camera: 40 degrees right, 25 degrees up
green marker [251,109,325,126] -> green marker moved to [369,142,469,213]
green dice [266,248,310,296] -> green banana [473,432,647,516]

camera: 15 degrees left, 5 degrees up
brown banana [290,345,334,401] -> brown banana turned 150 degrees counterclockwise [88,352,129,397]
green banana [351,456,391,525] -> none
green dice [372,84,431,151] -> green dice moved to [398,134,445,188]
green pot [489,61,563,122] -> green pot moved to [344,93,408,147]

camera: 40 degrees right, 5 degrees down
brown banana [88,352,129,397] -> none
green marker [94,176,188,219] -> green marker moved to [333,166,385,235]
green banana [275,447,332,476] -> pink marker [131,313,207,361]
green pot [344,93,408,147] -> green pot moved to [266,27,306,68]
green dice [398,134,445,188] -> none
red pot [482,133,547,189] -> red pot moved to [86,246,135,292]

■ ■ ■ ■ ■ ■ ■

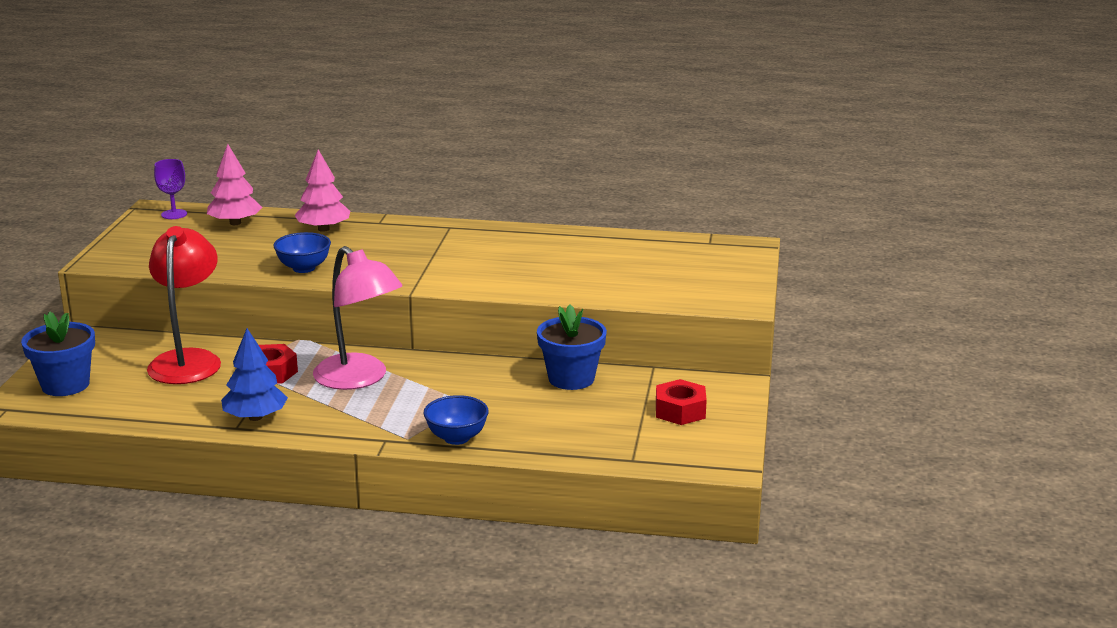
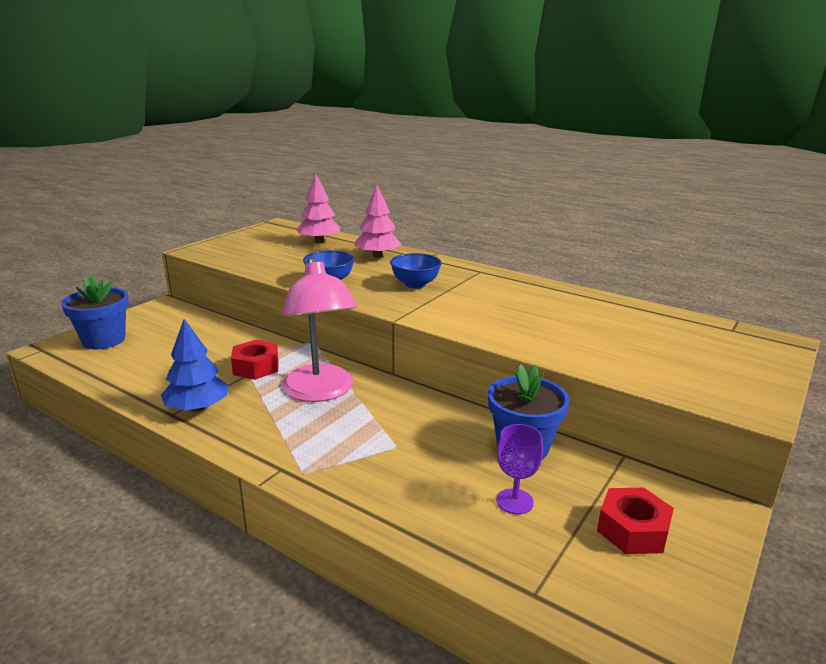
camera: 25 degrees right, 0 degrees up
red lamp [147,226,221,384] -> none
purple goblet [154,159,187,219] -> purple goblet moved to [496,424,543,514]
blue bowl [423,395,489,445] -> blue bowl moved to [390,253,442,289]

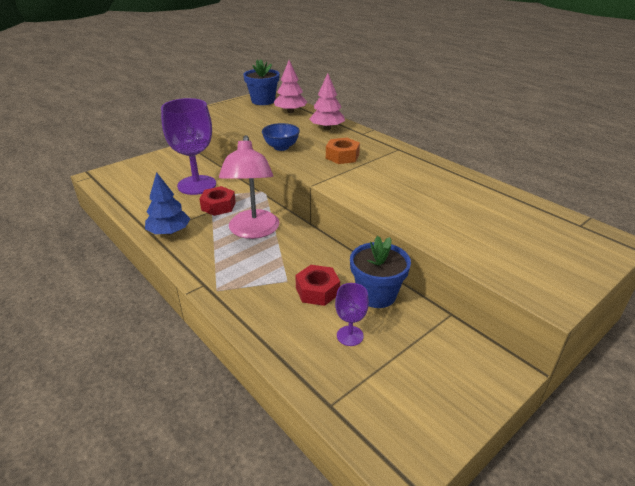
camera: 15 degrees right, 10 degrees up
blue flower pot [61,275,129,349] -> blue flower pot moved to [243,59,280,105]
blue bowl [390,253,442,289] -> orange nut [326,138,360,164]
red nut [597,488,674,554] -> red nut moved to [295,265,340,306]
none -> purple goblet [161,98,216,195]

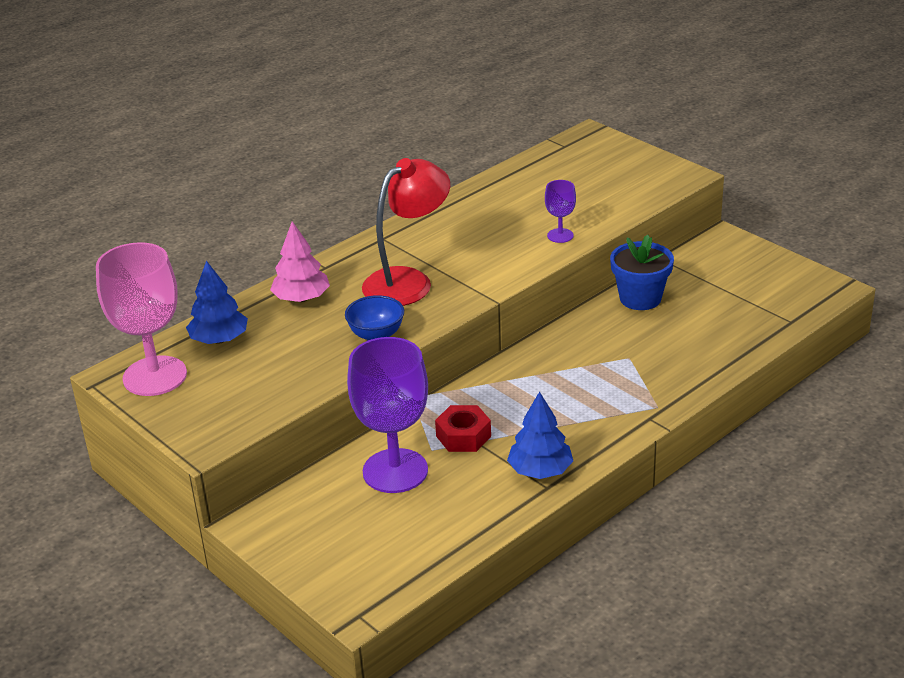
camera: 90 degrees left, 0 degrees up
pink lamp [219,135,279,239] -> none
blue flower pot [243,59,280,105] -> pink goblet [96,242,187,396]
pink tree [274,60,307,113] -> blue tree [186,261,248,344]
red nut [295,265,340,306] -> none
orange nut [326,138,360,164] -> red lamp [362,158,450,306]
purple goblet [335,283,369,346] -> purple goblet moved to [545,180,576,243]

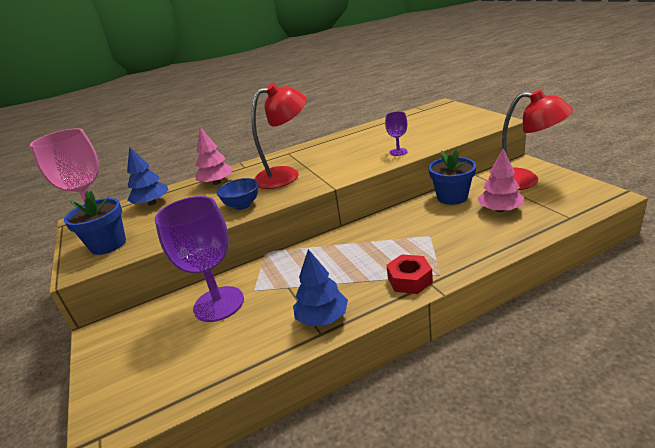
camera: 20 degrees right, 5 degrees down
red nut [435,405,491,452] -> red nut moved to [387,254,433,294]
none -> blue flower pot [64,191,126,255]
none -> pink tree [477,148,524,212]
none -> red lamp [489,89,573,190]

■ ■ ■ ■ ■ ■ ■

Count all lines of the data that include "brown". The answer is the number alone.

- [PROBLEM SOLUTION]
2